# SOURCE DATA
* * * * * * * * *
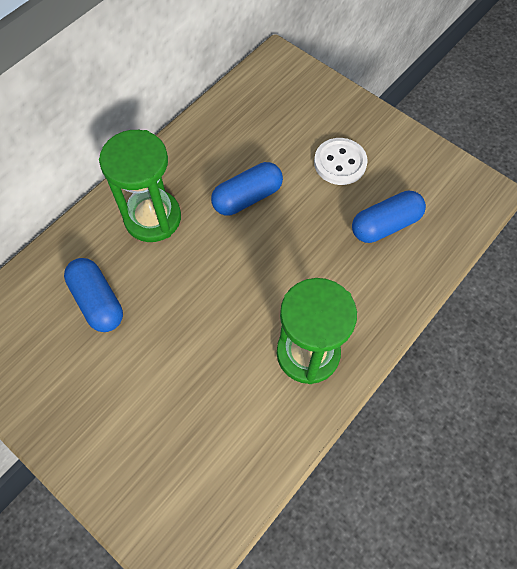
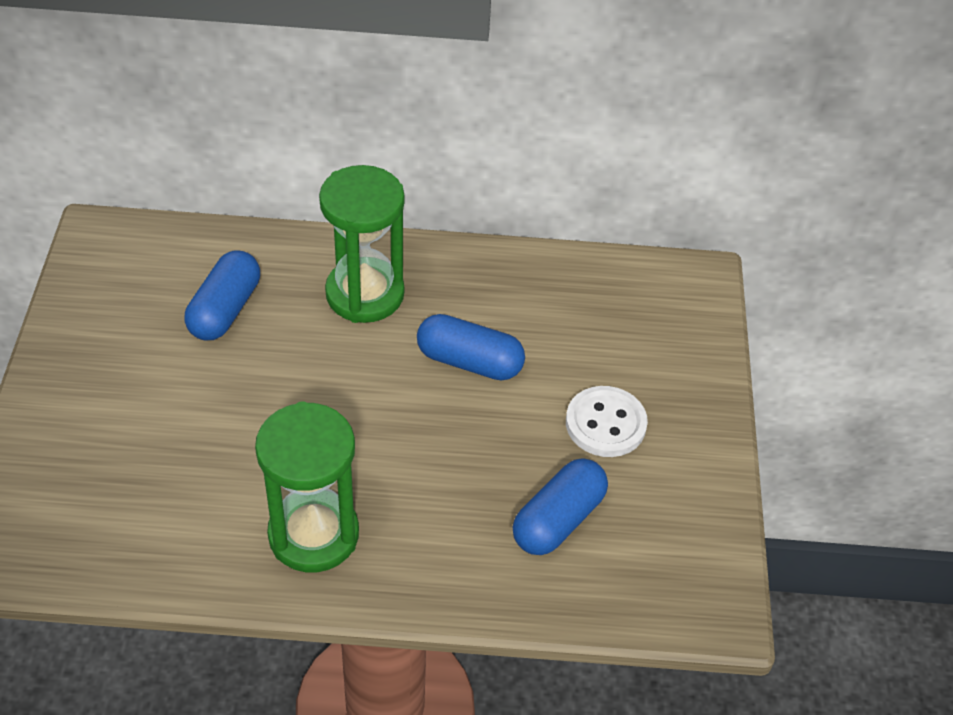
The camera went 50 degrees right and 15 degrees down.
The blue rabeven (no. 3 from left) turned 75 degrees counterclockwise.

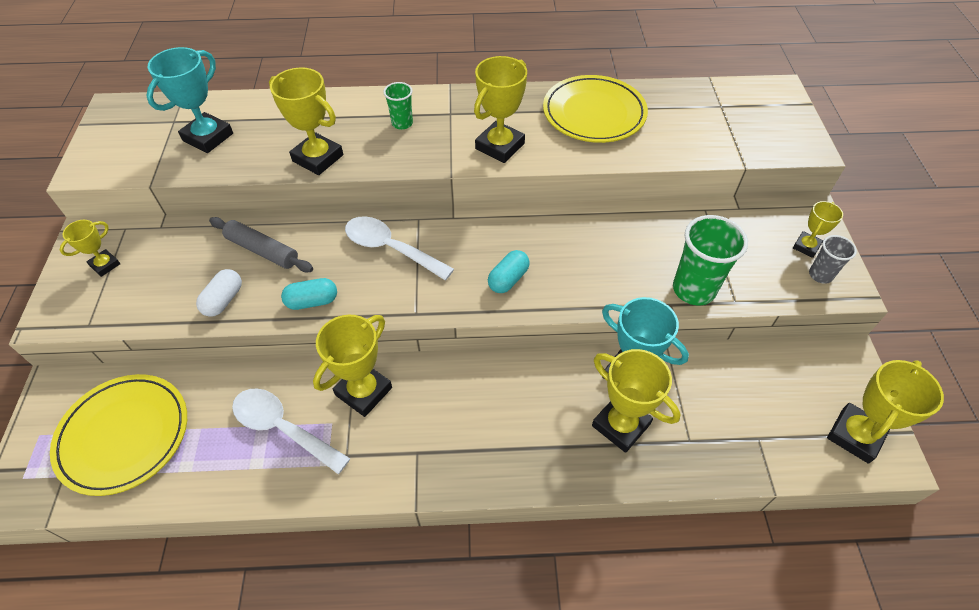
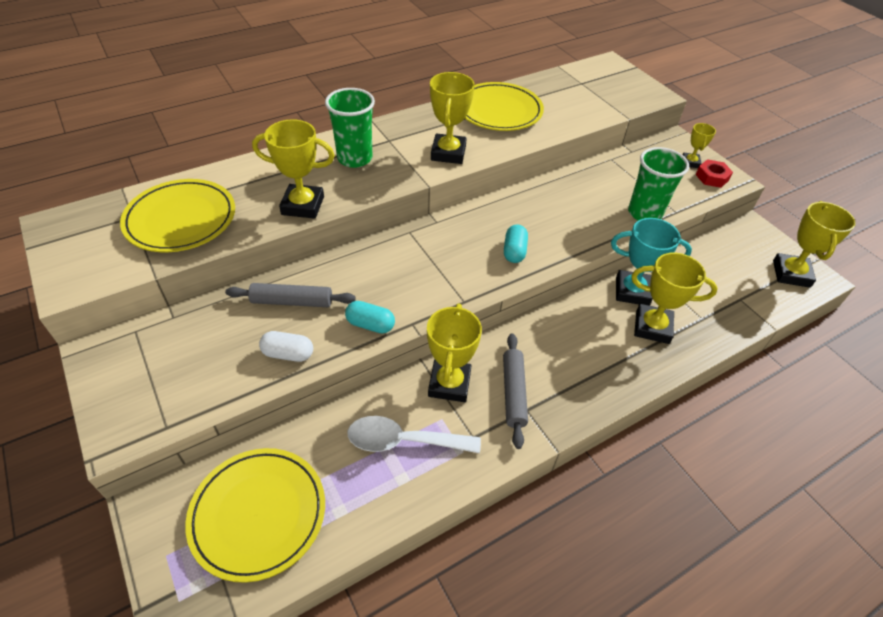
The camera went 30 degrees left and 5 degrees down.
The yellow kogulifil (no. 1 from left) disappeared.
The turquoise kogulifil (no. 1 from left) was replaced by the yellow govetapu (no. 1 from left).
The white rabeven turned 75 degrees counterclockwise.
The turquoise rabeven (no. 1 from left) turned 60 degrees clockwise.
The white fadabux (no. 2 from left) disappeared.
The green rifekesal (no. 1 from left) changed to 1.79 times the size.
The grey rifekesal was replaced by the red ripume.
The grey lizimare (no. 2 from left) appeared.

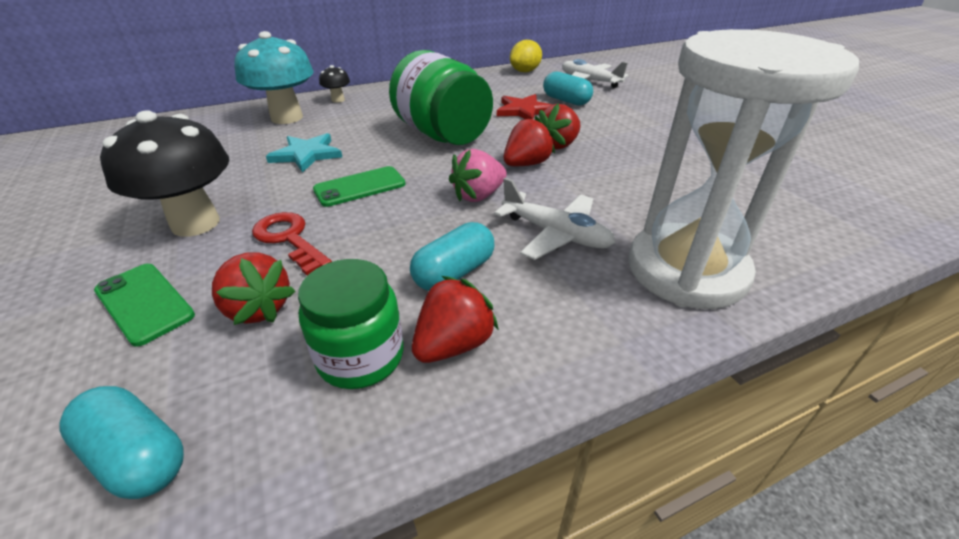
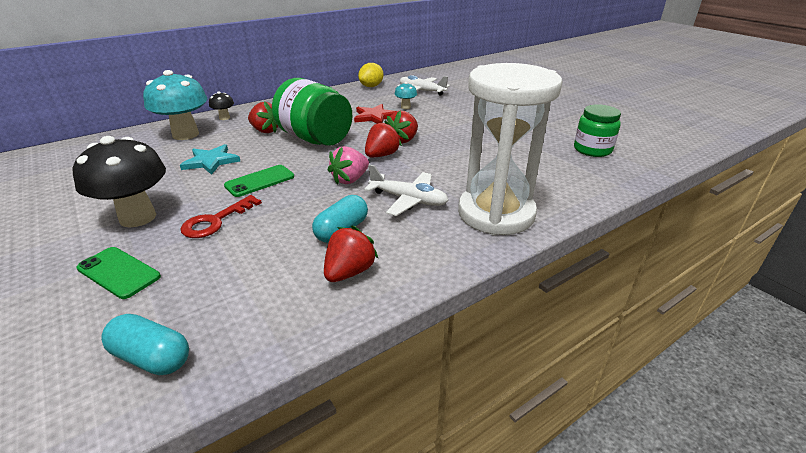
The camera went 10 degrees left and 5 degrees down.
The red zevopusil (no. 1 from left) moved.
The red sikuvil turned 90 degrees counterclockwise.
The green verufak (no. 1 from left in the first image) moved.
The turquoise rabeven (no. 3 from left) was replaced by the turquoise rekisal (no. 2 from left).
* * * * * * * * *
# WHAT TO PRODUCE
Each entry above must be duplicated precisely; none of the pictures may be included.

# SOLVED EXERCISE
The camera went 50 degrees right and 15 degrees down.
The blue rabeven (no. 3 from left) turned 75 degrees counterclockwise.

The camera went 30 degrees left and 5 degrees down.
The yellow kogulifil (no. 1 from left) disappeared.
The turquoise kogulifil (no. 1 from left) was replaced by the yellow govetapu (no. 1 from left).
The white rabeven turned 75 degrees counterclockwise.
The turquoise rabeven (no. 1 from left) turned 60 degrees clockwise.
The white fadabux (no. 2 from left) disappeared.
The green rifekesal (no. 1 from left) changed to 1.79 times the size.
The grey rifekesal was replaced by the red ripume.
The grey lizimare (no. 2 from left) appeared.

The camera went 10 degrees left and 5 degrees down.
The red zevopusil (no. 1 from left) moved.
The red sikuvil turned 90 degrees counterclockwise.
The green verufak (no. 1 from left in the first image) moved.
The turquoise rabeven (no. 3 from left) was replaced by the turquoise rekisal (no. 2 from left).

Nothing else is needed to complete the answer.